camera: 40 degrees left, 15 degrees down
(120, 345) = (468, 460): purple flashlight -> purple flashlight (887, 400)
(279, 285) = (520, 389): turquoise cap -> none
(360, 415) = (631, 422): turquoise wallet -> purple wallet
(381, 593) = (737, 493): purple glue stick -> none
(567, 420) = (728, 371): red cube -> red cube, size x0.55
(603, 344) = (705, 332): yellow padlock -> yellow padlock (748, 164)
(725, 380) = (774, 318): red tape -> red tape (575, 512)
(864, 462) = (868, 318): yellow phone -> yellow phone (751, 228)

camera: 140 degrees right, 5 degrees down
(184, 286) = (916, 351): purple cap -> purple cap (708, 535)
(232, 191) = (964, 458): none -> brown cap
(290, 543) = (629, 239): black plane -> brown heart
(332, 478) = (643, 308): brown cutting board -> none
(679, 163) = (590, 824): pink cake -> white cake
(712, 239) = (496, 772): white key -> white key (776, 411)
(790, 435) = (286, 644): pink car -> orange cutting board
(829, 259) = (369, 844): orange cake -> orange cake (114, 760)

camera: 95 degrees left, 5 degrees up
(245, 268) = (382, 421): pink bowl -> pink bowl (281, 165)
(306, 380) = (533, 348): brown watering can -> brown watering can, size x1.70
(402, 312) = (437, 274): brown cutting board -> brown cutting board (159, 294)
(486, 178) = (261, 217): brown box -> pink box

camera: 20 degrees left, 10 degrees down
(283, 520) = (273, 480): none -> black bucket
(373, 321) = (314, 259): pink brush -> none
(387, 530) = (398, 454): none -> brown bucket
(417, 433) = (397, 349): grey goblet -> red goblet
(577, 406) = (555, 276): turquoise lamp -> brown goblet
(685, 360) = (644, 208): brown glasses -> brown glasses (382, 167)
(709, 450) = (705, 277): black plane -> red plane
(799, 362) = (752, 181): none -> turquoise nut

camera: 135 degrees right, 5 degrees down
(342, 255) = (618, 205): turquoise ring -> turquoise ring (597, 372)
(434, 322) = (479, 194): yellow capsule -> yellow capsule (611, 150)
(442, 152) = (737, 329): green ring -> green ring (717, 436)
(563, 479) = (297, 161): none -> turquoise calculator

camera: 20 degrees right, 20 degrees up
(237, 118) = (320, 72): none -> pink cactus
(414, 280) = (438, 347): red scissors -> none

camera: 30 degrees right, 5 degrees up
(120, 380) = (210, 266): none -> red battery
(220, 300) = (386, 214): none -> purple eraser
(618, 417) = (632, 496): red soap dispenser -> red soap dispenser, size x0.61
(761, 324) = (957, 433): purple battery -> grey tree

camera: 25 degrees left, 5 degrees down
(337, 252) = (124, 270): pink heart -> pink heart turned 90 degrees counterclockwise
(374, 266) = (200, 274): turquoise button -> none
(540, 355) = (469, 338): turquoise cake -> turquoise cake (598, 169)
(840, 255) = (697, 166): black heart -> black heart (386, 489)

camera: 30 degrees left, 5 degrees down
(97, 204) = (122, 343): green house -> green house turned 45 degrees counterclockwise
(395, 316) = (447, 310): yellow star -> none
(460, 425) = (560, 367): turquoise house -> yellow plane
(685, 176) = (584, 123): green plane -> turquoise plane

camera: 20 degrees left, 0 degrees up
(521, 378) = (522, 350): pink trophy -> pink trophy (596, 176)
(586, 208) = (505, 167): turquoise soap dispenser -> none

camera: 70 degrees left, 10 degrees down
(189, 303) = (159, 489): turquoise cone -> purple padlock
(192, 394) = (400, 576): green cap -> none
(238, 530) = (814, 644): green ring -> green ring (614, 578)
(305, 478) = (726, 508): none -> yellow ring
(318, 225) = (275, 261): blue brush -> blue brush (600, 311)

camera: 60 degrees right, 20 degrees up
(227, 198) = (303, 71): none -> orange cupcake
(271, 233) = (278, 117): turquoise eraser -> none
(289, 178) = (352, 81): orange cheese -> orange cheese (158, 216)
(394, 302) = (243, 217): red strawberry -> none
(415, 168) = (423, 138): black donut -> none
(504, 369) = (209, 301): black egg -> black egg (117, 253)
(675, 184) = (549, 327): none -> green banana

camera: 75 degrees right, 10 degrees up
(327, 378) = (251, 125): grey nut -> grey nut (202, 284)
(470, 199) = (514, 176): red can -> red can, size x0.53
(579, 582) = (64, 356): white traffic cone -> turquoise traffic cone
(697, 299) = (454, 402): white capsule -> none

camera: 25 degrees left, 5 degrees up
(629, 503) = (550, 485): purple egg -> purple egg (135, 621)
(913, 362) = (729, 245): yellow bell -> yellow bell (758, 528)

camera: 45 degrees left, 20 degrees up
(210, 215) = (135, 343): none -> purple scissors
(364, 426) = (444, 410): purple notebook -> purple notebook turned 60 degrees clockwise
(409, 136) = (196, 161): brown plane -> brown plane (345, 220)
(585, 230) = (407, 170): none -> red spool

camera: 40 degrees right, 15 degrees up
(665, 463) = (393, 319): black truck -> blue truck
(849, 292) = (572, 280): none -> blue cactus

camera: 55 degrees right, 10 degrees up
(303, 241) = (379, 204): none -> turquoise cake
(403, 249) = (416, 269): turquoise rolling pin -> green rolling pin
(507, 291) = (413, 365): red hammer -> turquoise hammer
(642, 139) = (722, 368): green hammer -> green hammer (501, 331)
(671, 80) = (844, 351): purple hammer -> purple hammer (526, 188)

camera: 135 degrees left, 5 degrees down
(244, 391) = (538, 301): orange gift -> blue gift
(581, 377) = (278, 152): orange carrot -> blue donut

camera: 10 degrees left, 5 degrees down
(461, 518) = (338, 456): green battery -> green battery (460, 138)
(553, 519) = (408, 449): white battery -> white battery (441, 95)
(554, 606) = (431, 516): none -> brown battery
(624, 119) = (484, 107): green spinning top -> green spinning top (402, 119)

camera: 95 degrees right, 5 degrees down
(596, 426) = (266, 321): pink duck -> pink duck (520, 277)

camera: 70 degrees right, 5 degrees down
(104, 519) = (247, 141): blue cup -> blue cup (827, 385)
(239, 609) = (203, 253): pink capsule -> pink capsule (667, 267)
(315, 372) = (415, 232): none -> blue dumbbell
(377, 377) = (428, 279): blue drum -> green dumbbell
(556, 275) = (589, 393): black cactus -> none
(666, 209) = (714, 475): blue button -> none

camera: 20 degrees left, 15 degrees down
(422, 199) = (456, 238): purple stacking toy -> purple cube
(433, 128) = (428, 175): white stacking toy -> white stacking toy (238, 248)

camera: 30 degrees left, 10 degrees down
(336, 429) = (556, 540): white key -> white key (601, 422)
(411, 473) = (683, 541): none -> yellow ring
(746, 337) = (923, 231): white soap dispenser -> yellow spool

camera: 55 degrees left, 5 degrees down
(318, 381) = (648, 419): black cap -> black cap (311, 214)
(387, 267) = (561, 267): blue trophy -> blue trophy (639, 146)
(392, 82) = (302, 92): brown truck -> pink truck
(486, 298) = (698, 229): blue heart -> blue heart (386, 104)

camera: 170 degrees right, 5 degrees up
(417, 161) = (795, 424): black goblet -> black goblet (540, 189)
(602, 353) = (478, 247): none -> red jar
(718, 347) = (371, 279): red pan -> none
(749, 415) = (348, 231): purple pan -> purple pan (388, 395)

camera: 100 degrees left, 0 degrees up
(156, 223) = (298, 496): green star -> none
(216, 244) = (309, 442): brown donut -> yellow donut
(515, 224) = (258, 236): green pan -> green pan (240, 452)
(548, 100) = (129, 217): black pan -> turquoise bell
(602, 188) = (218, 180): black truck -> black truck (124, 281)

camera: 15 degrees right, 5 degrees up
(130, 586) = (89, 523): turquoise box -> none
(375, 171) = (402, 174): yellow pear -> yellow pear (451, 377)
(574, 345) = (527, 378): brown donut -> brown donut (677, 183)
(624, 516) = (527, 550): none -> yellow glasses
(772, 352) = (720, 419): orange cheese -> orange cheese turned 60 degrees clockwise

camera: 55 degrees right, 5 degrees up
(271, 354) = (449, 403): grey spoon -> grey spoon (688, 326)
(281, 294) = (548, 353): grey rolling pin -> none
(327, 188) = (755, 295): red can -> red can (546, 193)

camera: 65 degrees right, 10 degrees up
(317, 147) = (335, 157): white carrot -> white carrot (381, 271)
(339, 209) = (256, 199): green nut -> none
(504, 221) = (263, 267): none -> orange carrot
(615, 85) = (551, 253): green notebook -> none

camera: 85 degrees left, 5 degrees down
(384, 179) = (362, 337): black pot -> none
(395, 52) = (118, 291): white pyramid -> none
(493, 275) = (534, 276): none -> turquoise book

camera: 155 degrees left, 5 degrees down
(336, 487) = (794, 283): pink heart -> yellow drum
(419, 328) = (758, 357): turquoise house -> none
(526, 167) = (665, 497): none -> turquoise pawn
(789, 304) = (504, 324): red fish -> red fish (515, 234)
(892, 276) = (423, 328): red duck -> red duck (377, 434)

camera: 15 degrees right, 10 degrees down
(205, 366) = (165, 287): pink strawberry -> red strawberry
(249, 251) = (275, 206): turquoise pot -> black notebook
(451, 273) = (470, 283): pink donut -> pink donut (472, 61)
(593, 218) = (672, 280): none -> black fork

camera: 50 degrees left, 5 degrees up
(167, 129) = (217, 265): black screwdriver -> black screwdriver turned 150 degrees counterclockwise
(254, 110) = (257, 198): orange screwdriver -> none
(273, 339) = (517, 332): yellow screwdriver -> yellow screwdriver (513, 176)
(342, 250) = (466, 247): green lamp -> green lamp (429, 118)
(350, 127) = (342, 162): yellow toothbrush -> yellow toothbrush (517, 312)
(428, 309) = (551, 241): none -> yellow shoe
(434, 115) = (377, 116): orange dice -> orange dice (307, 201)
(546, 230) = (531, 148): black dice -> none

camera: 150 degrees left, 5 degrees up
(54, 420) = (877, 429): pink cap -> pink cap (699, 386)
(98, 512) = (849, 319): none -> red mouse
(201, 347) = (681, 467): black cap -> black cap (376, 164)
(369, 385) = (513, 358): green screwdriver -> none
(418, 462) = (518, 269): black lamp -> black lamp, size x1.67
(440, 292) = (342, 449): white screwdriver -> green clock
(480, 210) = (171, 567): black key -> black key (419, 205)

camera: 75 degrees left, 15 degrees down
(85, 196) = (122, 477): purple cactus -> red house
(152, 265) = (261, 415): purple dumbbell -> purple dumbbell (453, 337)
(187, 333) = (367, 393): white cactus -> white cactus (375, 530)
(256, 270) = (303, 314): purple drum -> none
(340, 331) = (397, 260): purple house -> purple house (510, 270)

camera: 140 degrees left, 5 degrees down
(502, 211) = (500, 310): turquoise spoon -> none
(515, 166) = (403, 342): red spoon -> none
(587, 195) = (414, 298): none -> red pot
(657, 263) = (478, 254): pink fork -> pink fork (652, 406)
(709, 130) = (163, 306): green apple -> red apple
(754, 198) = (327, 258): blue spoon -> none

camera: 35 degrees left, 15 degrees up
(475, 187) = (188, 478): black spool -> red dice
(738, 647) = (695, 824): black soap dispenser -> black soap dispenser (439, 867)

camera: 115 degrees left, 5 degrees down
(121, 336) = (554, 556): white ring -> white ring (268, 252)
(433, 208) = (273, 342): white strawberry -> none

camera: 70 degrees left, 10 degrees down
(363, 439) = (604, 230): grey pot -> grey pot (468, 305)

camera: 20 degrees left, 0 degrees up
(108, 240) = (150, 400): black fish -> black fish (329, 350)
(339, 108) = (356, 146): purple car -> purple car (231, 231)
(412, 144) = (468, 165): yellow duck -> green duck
- - - -
◆ **TASK REQUIREMENTS**: Can you repeat, word for word, every line above from the one containing "(738, 647) = (695, 824): black" down to the one containing "(108, 240) = (150, 400): black", including both?

◆ **TASK SOLUTION**:
(738, 647) = (695, 824): black soap dispenser -> black soap dispenser (439, 867)

camera: 115 degrees left, 5 degrees down
(121, 336) = (554, 556): white ring -> white ring (268, 252)
(433, 208) = (273, 342): white strawberry -> none

camera: 70 degrees left, 10 degrees down
(363, 439) = (604, 230): grey pot -> grey pot (468, 305)

camera: 20 degrees left, 0 degrees up
(108, 240) = (150, 400): black fish -> black fish (329, 350)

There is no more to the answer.